--- REQUIRED ACTION ---
The records below are to be restated word for word, with every picture left out.

--- RECORD SET ---
Start of Block

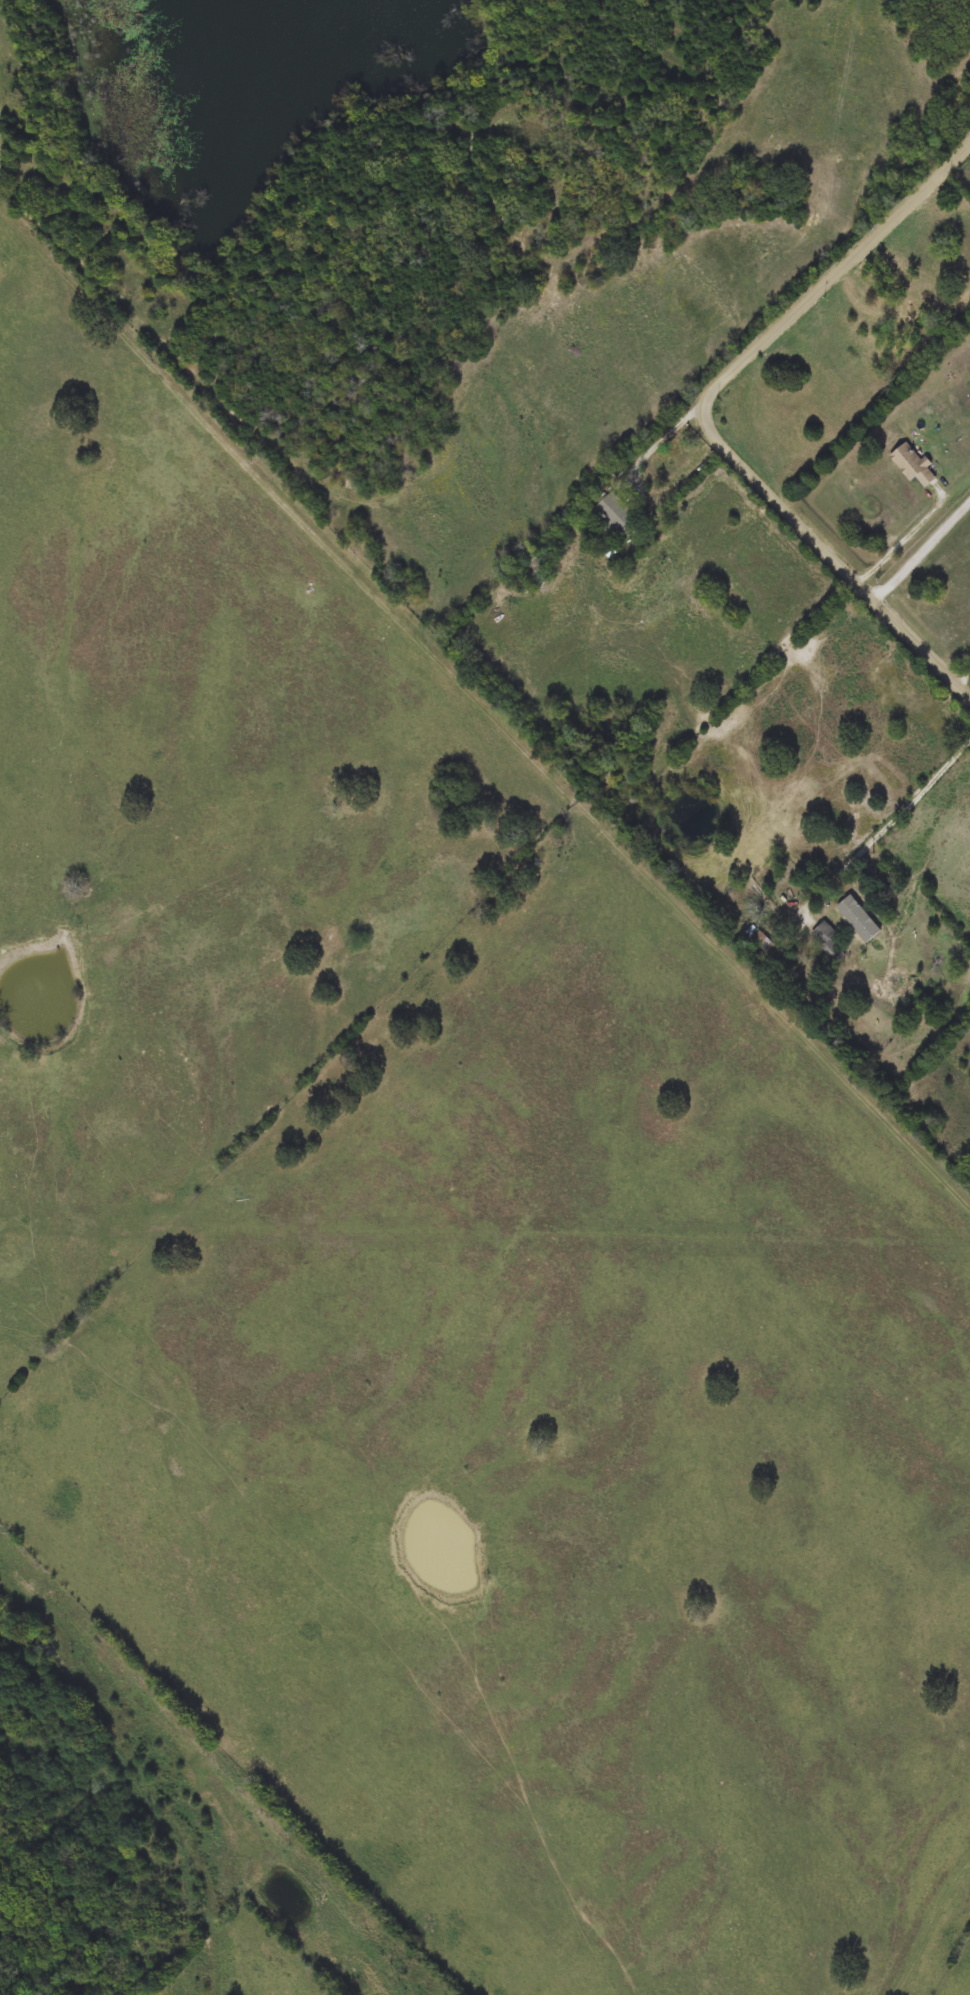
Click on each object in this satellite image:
building: (883, 318)
road: (705, 419)
building: (913, 465)
road: (641, 487)
building: (617, 515)
road: (914, 539)
building: (536, 570)
road: (965, 680)
road: (885, 826)
building: (828, 942)

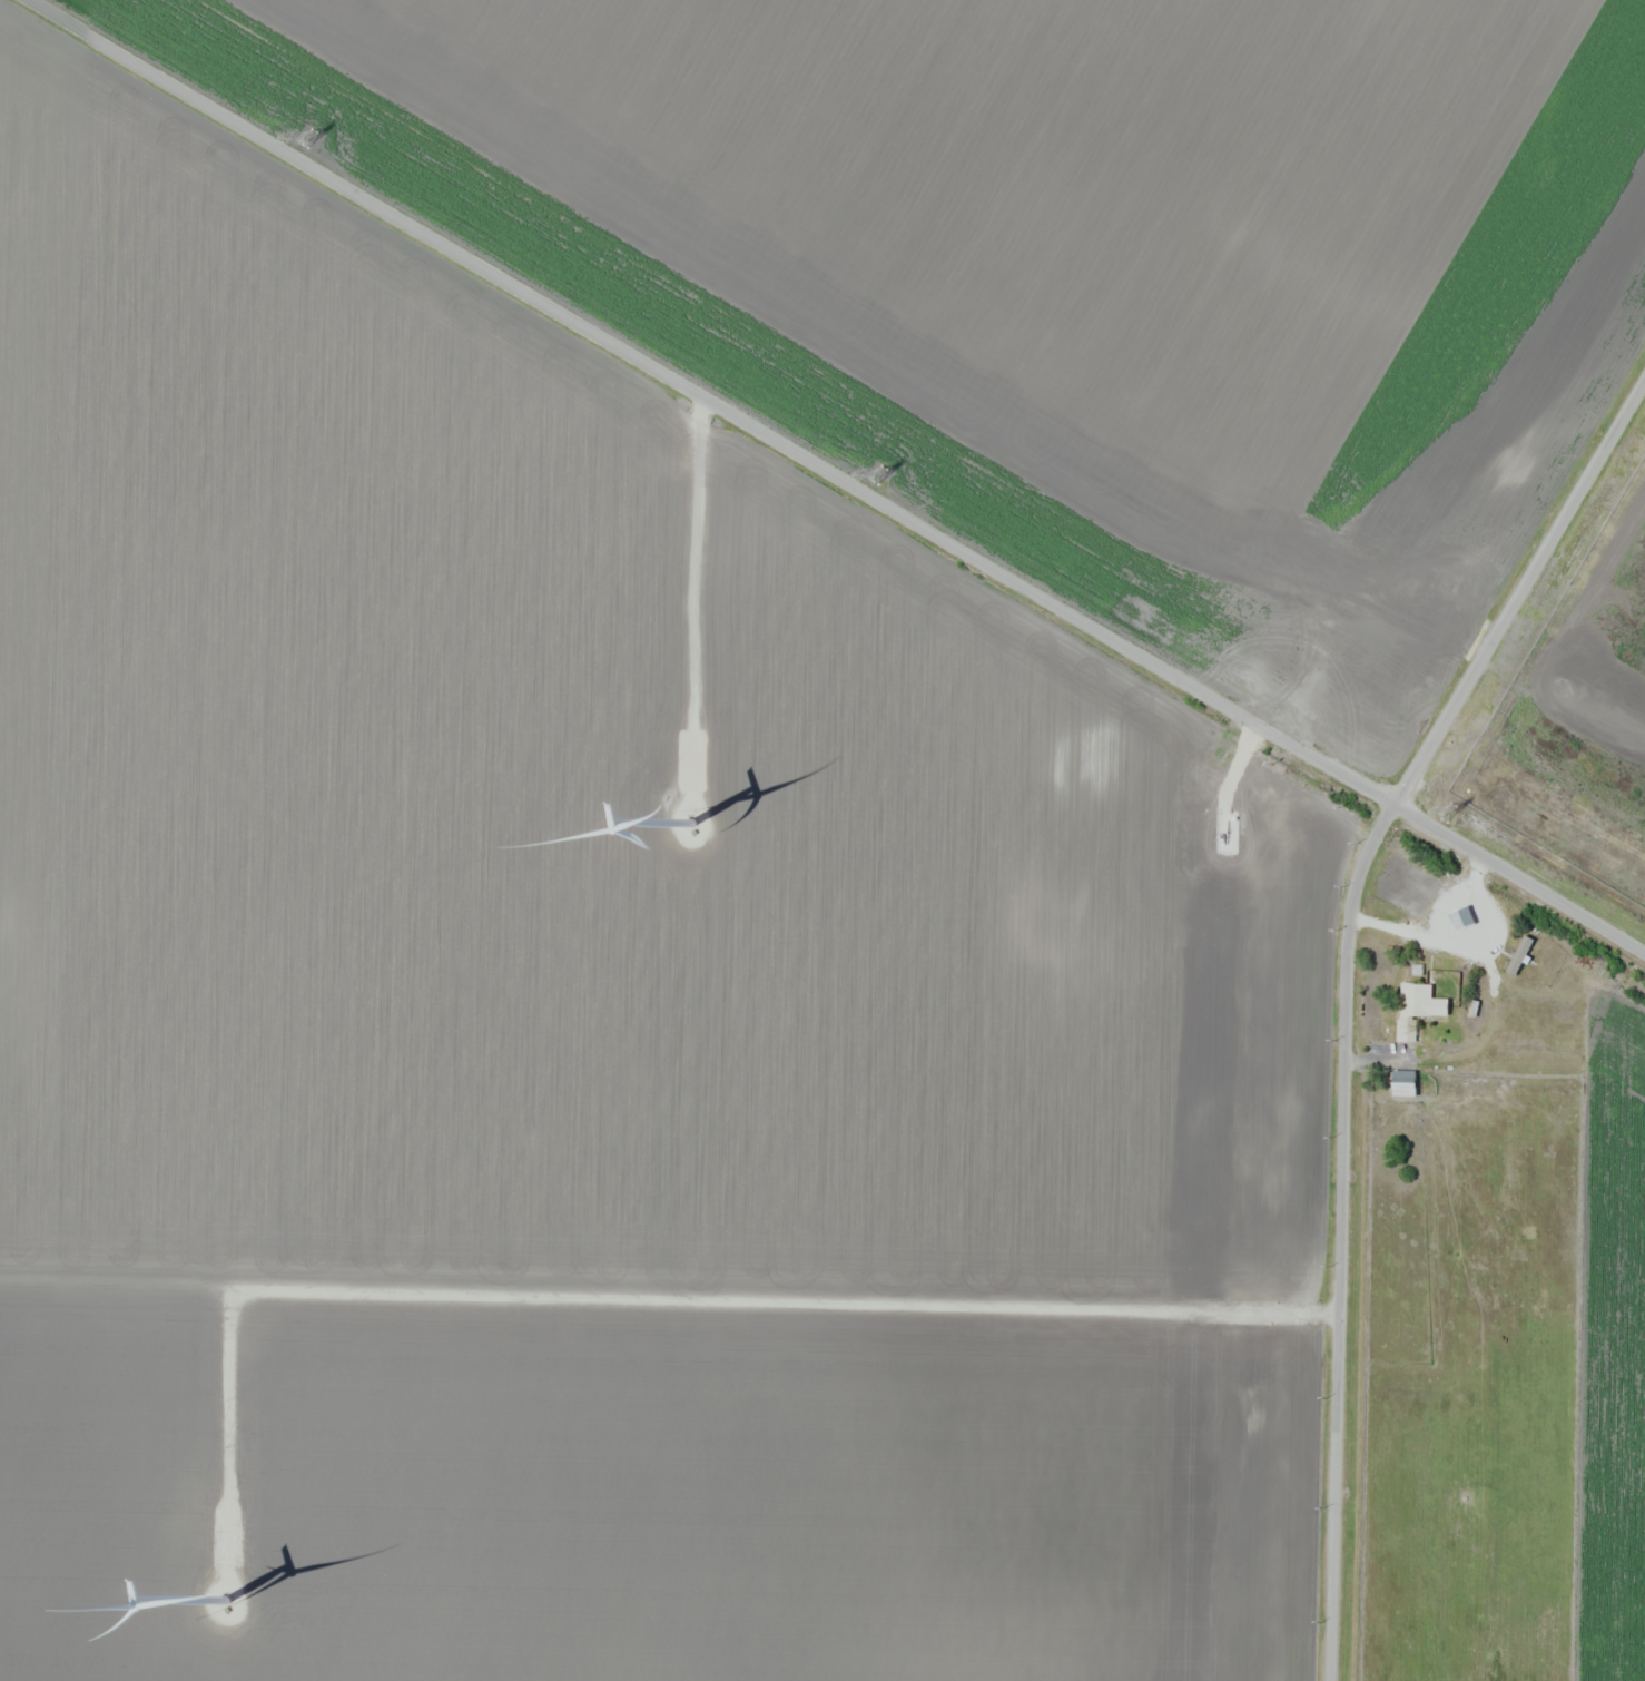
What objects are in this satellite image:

End of Block

--- TASK OUTPUT ---
Click on each object in this satellite image:
building: (883, 318)
road: (705, 419)
building: (913, 465)
road: (641, 487)
building: (617, 515)
road: (914, 539)
building: (536, 570)
road: (965, 680)
road: (885, 826)
building: (828, 942)

What objects are in this satellite image:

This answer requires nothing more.